--- DATA RECORDS ---

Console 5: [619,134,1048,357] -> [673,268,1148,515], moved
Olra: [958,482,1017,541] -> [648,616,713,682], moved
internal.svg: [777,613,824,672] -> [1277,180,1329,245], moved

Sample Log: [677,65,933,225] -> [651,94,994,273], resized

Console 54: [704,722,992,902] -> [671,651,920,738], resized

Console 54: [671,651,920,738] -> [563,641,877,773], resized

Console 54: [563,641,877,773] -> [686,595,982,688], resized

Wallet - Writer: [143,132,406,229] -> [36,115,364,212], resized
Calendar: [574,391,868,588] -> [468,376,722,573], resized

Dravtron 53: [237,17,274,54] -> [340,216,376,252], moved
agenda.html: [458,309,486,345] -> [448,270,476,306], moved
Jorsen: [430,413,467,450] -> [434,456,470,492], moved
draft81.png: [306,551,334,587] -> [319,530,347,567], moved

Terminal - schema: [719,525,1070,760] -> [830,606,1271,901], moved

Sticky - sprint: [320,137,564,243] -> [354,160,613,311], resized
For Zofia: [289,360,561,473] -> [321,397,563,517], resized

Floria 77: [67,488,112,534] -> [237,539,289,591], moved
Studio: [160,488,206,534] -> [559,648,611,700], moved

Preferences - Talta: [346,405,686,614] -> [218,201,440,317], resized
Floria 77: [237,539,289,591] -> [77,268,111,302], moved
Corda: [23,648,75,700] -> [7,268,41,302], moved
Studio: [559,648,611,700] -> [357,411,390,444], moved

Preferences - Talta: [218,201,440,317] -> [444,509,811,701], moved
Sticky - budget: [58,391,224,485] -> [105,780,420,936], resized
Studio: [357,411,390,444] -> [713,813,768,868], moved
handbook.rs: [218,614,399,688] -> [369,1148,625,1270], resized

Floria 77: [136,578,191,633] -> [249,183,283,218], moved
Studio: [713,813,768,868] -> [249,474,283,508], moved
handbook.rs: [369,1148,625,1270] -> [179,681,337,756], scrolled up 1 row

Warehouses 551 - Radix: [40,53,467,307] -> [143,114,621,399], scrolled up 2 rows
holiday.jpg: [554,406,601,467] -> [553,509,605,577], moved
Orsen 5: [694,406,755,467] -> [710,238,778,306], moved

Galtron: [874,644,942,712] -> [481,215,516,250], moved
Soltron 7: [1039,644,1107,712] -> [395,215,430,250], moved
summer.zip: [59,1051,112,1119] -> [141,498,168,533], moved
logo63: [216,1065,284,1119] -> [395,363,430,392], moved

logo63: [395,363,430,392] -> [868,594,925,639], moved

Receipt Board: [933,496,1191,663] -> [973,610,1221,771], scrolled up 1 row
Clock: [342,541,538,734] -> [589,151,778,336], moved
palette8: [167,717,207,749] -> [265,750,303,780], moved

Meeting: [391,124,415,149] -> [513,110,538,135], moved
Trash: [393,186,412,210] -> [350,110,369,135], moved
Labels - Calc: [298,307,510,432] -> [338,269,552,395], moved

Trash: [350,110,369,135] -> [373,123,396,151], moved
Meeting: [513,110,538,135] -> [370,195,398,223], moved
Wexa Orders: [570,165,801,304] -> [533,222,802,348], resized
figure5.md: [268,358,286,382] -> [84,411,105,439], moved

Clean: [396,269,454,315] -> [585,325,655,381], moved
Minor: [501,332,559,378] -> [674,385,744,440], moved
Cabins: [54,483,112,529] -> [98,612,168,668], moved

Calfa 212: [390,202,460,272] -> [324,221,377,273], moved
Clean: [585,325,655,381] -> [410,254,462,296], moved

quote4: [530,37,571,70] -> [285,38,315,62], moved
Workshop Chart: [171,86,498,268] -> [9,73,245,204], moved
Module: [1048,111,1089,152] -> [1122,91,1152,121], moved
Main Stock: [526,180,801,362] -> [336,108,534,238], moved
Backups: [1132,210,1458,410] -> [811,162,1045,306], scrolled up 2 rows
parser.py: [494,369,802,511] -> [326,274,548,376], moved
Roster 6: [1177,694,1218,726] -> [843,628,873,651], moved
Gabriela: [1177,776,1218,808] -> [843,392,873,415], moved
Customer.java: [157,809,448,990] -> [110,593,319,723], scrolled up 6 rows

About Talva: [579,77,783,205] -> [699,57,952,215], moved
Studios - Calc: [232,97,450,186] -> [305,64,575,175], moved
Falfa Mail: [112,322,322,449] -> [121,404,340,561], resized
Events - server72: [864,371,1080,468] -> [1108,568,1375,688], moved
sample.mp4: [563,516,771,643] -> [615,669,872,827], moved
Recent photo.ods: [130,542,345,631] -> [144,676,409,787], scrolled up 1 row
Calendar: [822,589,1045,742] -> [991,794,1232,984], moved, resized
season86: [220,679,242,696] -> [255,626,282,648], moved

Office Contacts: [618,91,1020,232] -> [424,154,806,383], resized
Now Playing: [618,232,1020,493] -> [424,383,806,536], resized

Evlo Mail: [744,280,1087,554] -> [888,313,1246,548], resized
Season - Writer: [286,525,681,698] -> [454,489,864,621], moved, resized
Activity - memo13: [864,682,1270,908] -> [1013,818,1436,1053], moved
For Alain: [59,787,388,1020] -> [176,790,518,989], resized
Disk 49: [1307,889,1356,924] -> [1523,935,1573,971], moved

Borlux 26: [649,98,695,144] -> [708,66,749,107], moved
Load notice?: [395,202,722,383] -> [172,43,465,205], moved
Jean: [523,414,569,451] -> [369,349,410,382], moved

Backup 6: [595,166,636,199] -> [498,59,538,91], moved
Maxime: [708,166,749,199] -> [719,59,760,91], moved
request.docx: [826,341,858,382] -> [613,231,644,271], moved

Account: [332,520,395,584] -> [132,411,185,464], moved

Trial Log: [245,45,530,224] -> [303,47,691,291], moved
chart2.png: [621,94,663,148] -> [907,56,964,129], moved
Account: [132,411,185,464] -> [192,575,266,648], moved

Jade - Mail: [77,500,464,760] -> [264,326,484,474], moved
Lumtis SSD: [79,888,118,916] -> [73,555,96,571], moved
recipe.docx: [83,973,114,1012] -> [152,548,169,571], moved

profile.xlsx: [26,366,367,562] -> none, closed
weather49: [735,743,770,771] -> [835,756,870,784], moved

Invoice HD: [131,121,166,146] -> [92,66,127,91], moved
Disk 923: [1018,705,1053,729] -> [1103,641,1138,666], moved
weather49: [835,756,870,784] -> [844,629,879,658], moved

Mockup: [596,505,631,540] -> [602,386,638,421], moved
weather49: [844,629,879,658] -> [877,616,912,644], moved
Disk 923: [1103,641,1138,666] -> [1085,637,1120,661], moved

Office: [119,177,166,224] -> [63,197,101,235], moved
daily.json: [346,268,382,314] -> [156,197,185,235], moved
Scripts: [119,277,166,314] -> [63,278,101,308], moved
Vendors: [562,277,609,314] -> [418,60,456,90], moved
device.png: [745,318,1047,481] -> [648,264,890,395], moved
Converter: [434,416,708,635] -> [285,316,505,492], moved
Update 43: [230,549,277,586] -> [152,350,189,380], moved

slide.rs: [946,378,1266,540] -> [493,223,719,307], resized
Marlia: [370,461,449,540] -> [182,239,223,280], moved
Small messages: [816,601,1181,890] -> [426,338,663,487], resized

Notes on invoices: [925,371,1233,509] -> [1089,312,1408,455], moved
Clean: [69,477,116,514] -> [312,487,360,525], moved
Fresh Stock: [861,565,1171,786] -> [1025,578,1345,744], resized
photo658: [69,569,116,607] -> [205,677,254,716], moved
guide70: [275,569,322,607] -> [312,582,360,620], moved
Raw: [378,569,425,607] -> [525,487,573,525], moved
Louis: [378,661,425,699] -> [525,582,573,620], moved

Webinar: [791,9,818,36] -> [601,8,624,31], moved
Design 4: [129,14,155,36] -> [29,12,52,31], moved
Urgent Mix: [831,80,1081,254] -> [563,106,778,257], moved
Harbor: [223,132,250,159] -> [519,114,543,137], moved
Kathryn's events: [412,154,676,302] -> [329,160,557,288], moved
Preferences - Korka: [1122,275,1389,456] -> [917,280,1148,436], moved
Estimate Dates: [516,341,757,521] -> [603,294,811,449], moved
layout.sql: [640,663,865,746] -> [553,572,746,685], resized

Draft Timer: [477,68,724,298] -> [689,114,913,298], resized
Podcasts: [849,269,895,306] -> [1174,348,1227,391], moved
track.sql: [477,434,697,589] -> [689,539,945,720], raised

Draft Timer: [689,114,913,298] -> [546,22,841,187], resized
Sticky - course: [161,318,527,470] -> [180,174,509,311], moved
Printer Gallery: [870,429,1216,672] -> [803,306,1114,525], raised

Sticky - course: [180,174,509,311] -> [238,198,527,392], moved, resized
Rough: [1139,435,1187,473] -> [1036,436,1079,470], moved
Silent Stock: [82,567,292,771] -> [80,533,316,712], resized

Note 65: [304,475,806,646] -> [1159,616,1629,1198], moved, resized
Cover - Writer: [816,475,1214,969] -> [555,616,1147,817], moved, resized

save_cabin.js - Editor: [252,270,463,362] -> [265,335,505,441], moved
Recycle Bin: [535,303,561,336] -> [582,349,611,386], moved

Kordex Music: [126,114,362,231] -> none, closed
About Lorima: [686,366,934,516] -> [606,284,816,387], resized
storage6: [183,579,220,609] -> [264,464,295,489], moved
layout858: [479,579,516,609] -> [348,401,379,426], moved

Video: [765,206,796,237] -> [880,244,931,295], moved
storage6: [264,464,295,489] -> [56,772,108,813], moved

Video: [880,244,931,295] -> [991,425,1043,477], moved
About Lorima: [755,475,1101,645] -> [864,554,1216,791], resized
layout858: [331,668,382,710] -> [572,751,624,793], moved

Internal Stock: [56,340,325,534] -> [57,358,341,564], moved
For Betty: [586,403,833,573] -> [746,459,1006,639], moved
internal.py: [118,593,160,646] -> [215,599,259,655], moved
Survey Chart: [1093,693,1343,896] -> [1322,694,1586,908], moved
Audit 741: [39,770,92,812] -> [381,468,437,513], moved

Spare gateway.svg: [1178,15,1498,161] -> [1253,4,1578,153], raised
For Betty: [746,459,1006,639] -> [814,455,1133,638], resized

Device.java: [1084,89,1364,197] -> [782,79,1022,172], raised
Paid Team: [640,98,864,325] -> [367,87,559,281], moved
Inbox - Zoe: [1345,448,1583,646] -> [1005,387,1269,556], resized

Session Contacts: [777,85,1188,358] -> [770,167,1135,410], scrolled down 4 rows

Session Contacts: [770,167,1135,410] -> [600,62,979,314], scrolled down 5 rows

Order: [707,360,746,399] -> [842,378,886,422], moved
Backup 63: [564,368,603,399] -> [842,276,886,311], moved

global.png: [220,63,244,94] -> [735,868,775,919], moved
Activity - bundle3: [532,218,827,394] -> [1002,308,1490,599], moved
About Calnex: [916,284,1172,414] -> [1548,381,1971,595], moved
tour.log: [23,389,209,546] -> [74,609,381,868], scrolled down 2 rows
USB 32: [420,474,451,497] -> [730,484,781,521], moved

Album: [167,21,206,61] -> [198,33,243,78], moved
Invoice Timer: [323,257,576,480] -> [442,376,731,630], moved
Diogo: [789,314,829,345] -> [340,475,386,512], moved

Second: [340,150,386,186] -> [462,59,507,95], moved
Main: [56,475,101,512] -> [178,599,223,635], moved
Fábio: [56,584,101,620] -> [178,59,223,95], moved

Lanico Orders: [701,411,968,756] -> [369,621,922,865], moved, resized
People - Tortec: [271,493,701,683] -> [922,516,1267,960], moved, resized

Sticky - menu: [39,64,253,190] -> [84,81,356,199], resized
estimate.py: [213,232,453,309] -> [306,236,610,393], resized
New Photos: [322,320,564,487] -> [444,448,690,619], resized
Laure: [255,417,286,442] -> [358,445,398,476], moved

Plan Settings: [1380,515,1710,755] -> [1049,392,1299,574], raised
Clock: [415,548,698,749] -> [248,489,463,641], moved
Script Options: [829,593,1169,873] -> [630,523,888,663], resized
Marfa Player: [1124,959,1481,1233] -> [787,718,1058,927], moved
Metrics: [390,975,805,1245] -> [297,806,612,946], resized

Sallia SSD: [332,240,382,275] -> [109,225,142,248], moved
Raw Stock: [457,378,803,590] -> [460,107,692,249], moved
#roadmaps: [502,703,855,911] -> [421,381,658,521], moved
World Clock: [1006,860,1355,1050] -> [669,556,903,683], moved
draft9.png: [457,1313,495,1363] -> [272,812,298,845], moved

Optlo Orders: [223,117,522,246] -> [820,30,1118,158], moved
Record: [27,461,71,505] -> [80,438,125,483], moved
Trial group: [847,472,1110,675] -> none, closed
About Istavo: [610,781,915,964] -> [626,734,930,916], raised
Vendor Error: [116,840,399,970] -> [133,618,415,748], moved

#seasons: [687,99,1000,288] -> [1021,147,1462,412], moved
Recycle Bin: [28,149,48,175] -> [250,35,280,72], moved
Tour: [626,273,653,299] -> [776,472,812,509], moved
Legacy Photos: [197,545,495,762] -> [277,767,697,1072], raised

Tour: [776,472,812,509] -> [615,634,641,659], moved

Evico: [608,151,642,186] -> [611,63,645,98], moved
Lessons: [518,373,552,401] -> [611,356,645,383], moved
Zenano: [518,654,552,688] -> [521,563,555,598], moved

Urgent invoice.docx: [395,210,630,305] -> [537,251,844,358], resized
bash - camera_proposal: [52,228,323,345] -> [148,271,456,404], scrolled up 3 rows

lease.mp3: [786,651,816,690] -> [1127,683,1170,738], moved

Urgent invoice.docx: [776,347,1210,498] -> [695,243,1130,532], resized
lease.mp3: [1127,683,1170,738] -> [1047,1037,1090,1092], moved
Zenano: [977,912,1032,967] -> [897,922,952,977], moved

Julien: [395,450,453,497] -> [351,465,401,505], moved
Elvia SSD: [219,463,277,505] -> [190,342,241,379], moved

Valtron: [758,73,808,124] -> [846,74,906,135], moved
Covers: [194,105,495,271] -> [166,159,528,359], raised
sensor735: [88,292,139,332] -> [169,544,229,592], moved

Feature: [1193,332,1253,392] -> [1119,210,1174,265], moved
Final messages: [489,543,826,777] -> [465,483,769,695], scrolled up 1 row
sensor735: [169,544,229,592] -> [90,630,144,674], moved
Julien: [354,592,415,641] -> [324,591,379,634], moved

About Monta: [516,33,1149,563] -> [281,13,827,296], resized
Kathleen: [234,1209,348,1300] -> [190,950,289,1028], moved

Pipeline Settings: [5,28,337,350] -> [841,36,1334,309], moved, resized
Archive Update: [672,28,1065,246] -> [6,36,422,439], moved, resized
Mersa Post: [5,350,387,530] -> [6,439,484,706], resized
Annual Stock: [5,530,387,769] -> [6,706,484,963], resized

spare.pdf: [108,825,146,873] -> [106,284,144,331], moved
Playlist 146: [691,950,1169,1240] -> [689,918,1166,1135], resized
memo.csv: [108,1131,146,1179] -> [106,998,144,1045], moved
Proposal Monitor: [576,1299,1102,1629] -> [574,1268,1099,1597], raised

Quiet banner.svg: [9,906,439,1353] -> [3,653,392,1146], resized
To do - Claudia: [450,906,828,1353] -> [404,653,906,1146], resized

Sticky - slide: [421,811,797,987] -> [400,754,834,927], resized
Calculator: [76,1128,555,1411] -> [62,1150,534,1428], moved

---

# PROBLEM REQUIREMENTS:
In the data above, retype exactly and only the lines between the one holding "Kathryn's events: [412,154,676,302]" and the one holding "About Lorima: [755,475,1101,645]", inclusive.

# ANSWER SPACE:
Kathryn's events: [412,154,676,302] -> [329,160,557,288], moved
Preferences - Korka: [1122,275,1389,456] -> [917,280,1148,436], moved
Estimate Dates: [516,341,757,521] -> [603,294,811,449], moved
layout.sql: [640,663,865,746] -> [553,572,746,685], resized

Draft Timer: [477,68,724,298] -> [689,114,913,298], resized
Podcasts: [849,269,895,306] -> [1174,348,1227,391], moved
track.sql: [477,434,697,589] -> [689,539,945,720], raised

Draft Timer: [689,114,913,298] -> [546,22,841,187], resized
Sticky - course: [161,318,527,470] -> [180,174,509,311], moved
Printer Gallery: [870,429,1216,672] -> [803,306,1114,525], raised

Sticky - course: [180,174,509,311] -> [238,198,527,392], moved, resized
Rough: [1139,435,1187,473] -> [1036,436,1079,470], moved
Silent Stock: [82,567,292,771] -> [80,533,316,712], resized

Note 65: [304,475,806,646] -> [1159,616,1629,1198], moved, resized
Cover - Writer: [816,475,1214,969] -> [555,616,1147,817], moved, resized

save_cabin.js - Editor: [252,270,463,362] -> [265,335,505,441], moved
Recycle Bin: [535,303,561,336] -> [582,349,611,386], moved

Kordex Music: [126,114,362,231] -> none, closed
About Lorima: [686,366,934,516] -> [606,284,816,387], resized
storage6: [183,579,220,609] -> [264,464,295,489], moved
layout858: [479,579,516,609] -> [348,401,379,426], moved

Video: [765,206,796,237] -> [880,244,931,295], moved
storage6: [264,464,295,489] -> [56,772,108,813], moved

Video: [880,244,931,295] -> [991,425,1043,477], moved
About Lorima: [755,475,1101,645] -> [864,554,1216,791], resized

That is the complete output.